→ **What you have to do**
From the records below, transcribe only the lines running from the one with "D201: schottky 1N5819" through the one with "U202 pin VIN: n3 -> n4". Keep both of those end lines.
-- Data records follows --
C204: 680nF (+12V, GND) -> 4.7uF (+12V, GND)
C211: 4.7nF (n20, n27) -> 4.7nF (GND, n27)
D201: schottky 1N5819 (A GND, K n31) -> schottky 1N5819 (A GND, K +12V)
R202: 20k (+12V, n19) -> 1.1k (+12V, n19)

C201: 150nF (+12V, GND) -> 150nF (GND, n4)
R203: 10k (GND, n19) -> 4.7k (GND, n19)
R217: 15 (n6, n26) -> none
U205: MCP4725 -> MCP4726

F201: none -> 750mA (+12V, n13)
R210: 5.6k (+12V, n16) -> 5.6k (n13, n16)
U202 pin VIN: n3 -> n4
-- Data records concluded --
-- Data records follows --
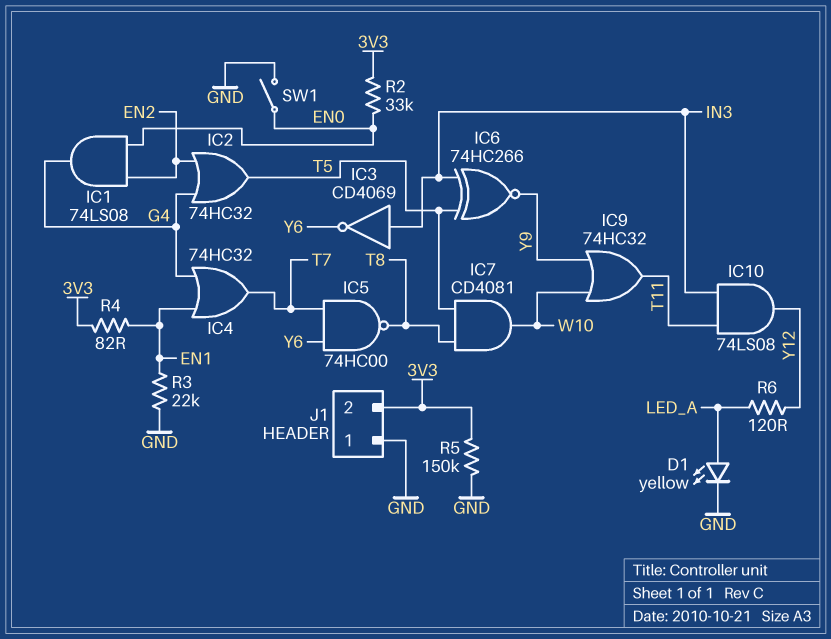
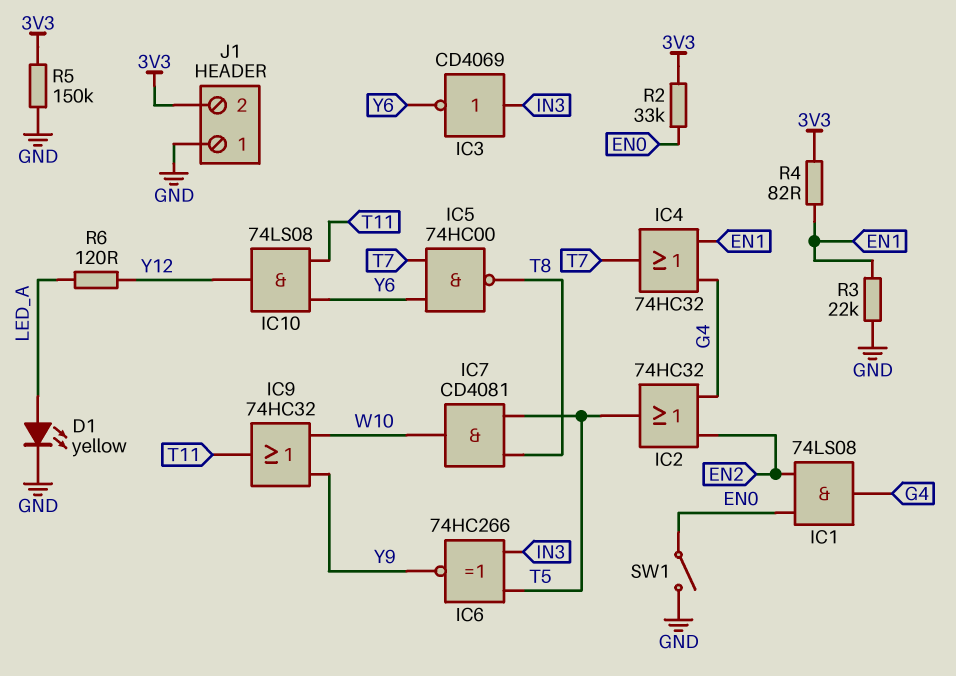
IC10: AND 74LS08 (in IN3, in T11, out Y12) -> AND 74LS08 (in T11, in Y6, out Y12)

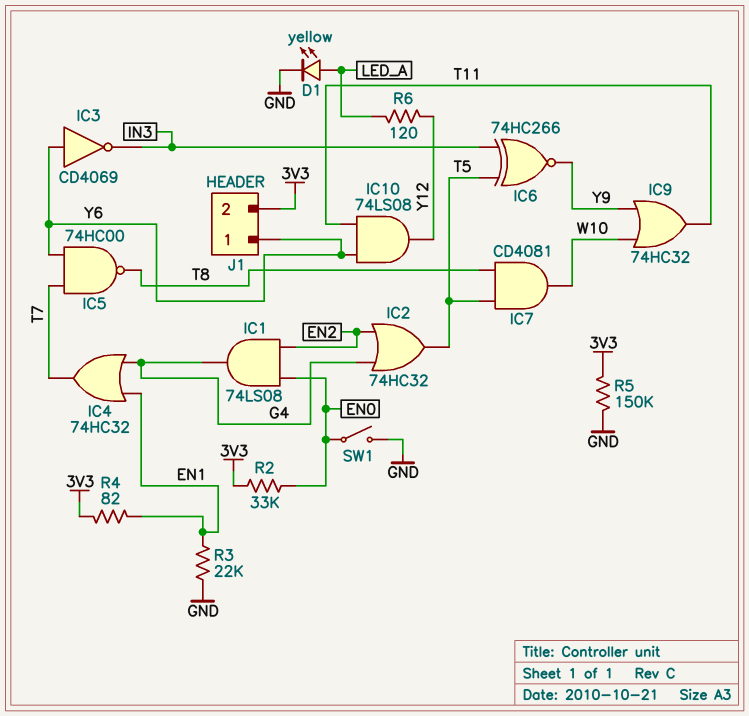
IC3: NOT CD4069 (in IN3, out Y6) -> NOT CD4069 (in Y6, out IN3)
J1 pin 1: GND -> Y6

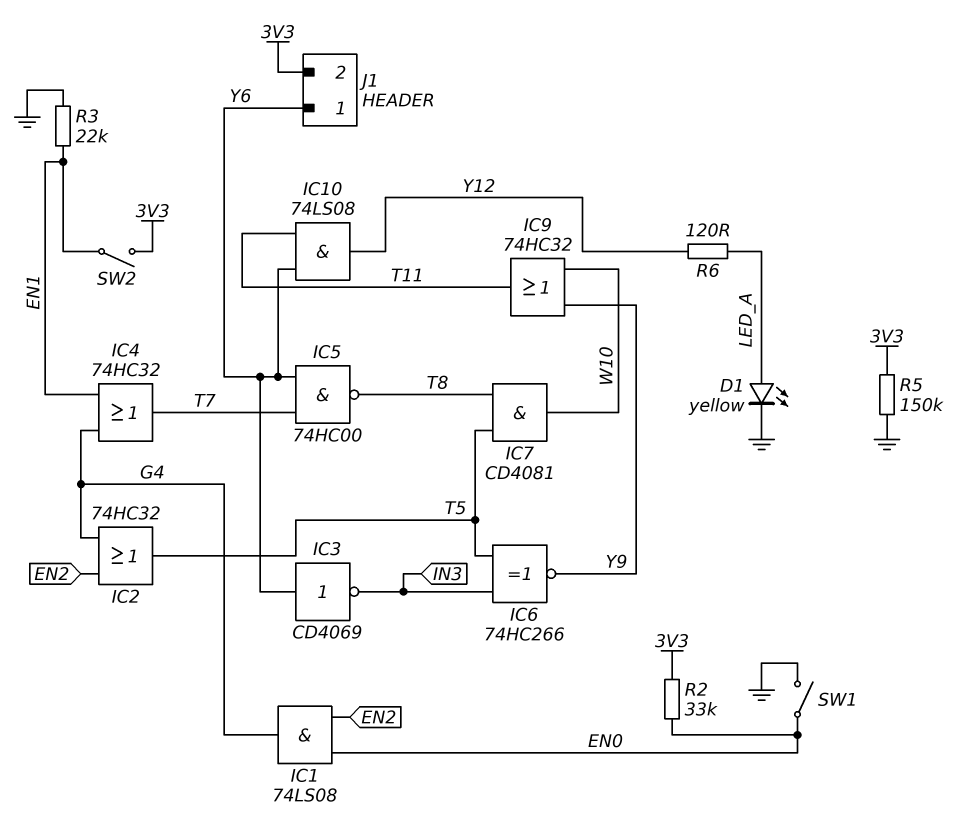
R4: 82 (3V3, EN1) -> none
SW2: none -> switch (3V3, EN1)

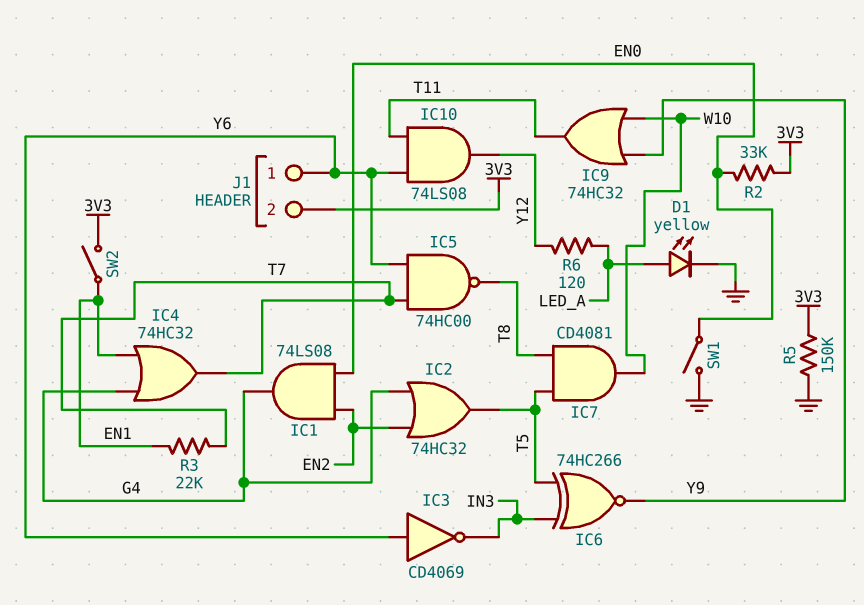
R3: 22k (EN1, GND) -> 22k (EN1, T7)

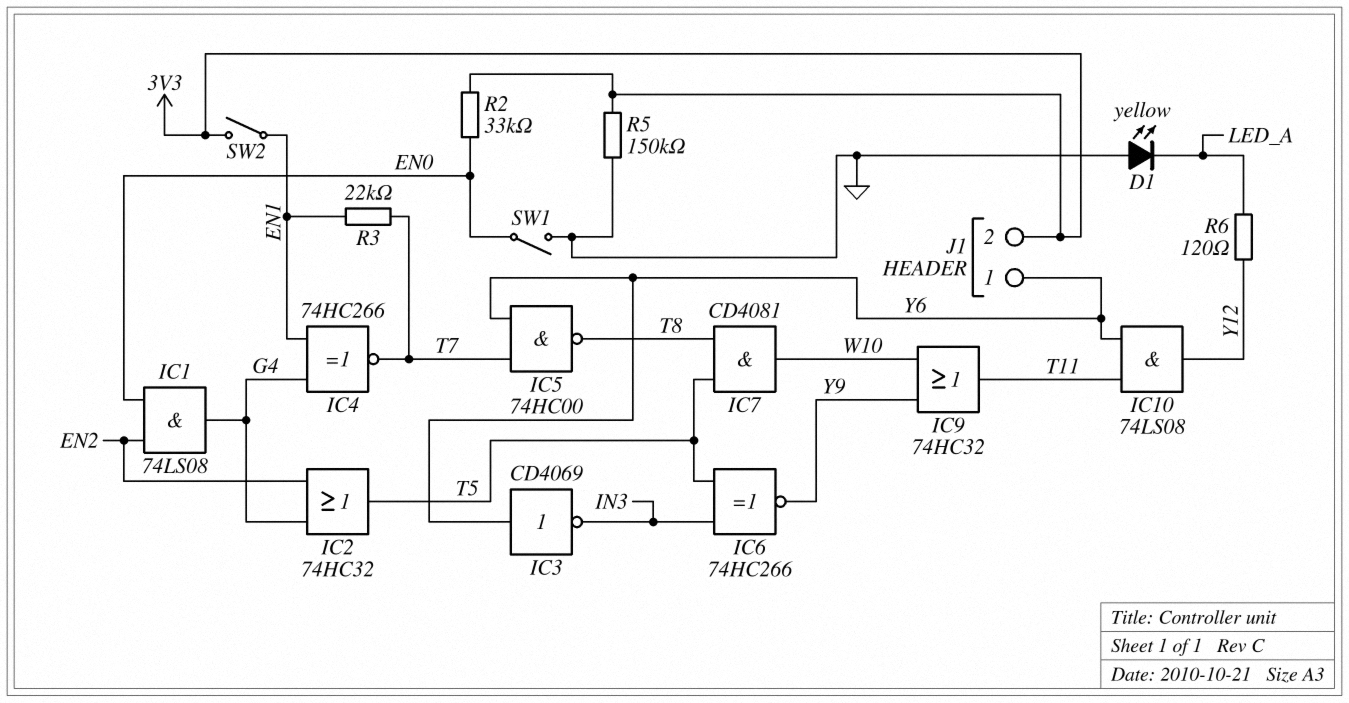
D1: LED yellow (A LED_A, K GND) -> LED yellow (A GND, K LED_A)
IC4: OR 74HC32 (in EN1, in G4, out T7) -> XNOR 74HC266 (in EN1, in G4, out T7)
-- Data records concluded --
→ **Solution to the exercise**
D201: schottky 1N5819 (A GND, K n31) -> schottky 1N5819 (A GND, K +12V)
R202: 20k (+12V, n19) -> 1.1k (+12V, n19)

C201: 150nF (+12V, GND) -> 150nF (GND, n4)
R203: 10k (GND, n19) -> 4.7k (GND, n19)
R217: 15 (n6, n26) -> none
U205: MCP4725 -> MCP4726

F201: none -> 750mA (+12V, n13)
R210: 5.6k (+12V, n16) -> 5.6k (n13, n16)
U202 pin VIN: n3 -> n4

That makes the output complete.